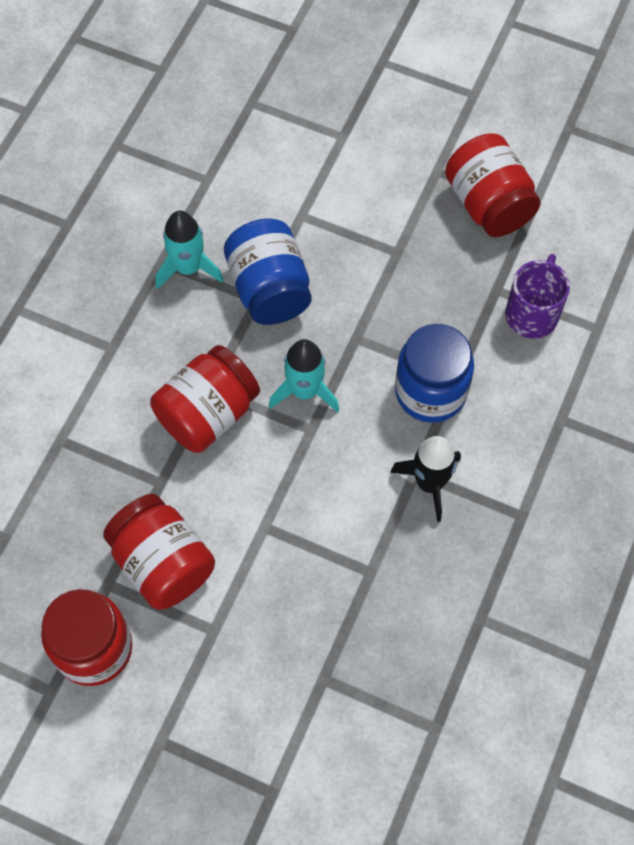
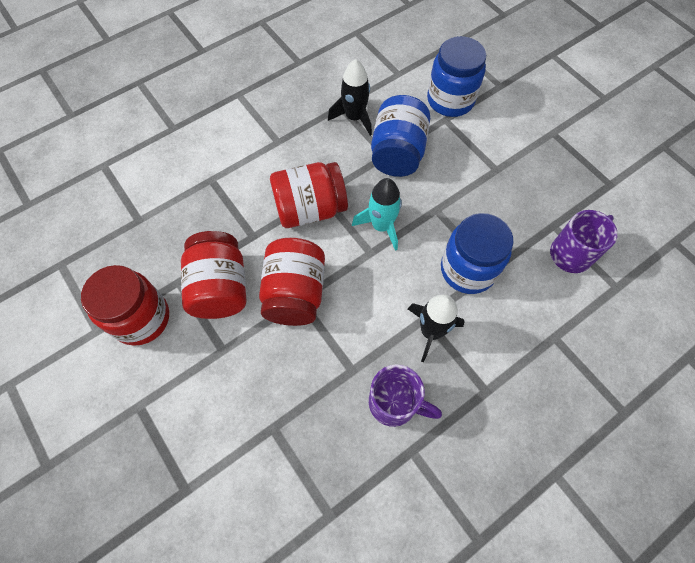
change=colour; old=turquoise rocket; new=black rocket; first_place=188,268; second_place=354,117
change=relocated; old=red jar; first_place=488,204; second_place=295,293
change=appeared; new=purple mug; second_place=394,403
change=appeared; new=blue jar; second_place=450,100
+++
Write out each line above containing "appeared".

*RESPONSE:*
change=appeared; new=purple mug; second_place=394,403
change=appeared; new=blue jar; second_place=450,100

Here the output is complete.